Problem: Would you output the entries below only from the line containing "(738, 528) = (535, 326): grey" through the line containing "(749, 171) = (492, 98): green", exactly as they stand and with both ends included?

Working data:
========================
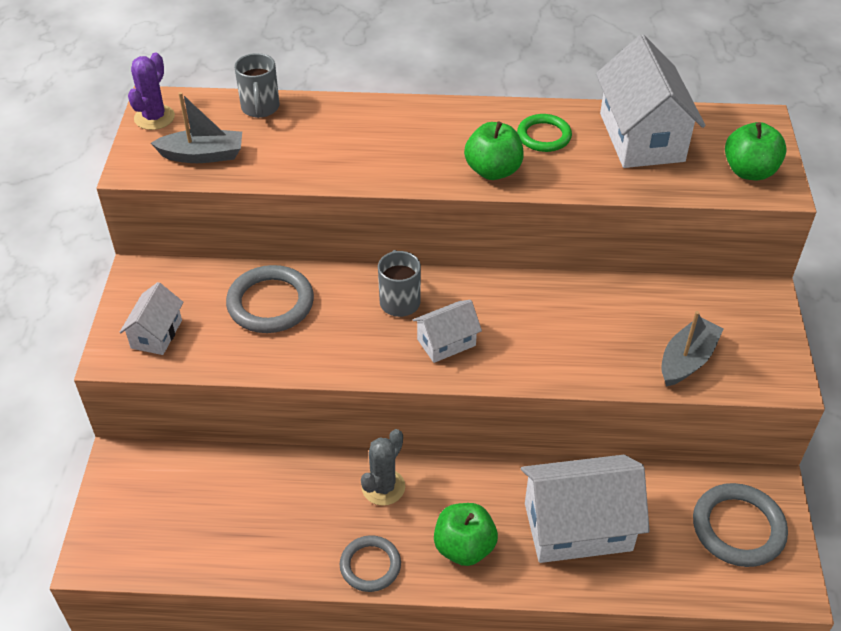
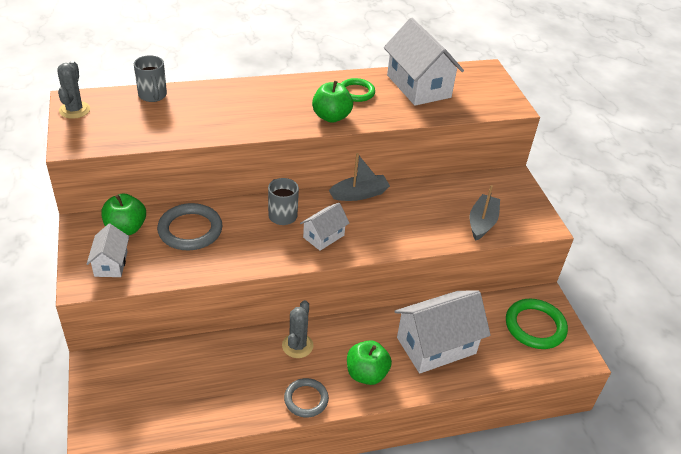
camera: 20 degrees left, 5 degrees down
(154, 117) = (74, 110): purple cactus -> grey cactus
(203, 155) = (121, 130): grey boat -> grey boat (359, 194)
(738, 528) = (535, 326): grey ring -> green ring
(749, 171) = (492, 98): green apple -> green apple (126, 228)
========================
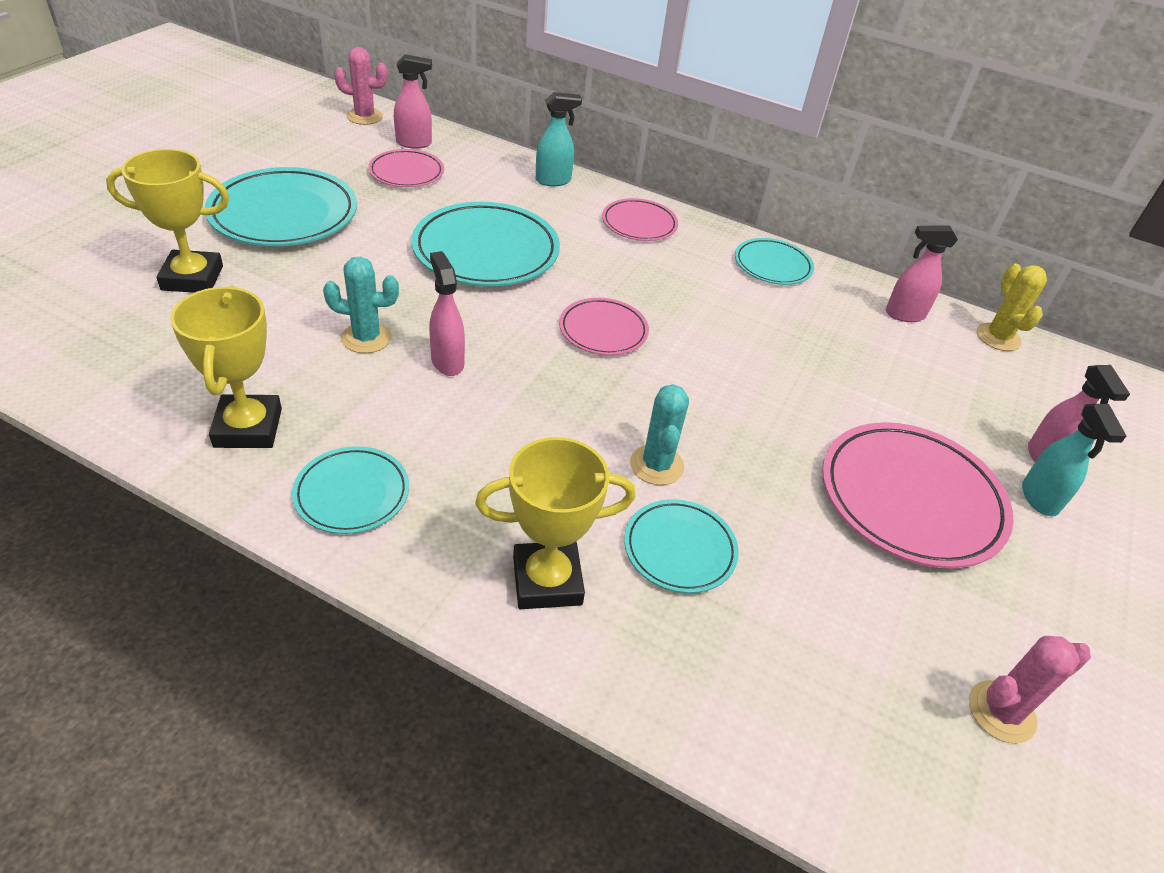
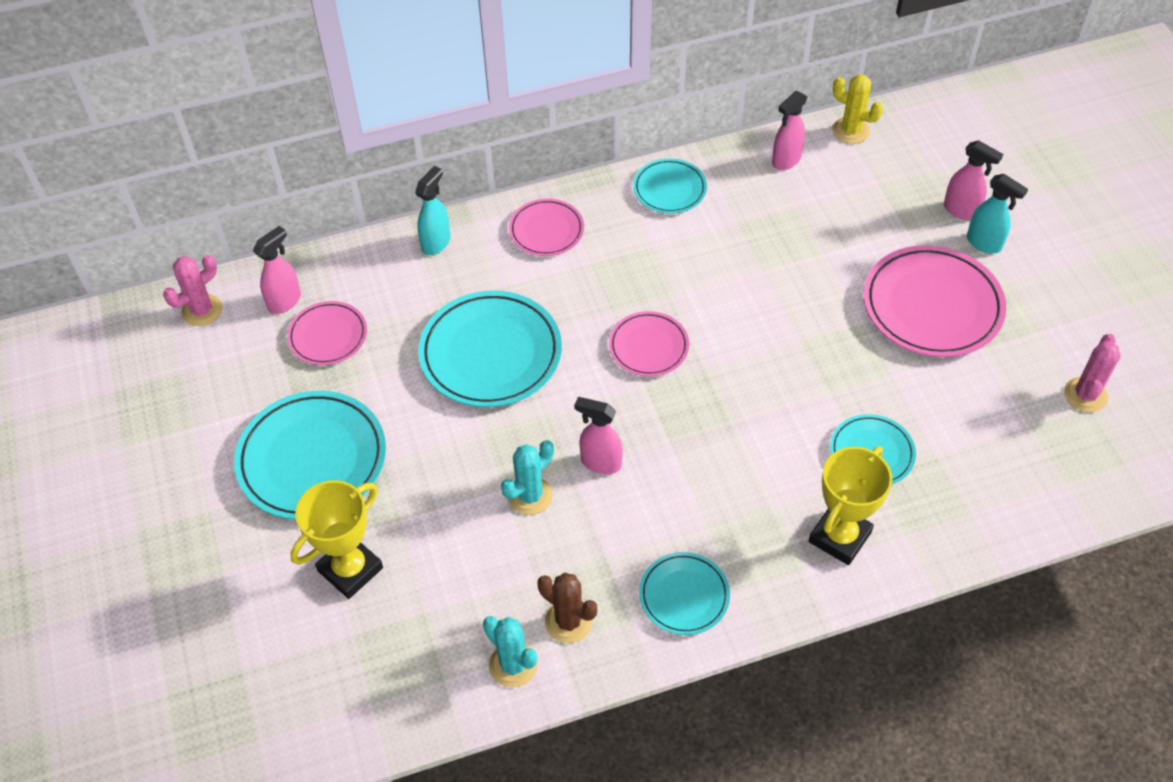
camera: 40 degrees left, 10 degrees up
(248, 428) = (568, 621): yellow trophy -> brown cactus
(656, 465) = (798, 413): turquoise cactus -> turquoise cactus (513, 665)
========================
Solution to this problem:
(738, 528) = (535, 326): grey ring -> green ring
(749, 171) = (492, 98): green apple -> green apple (126, 228)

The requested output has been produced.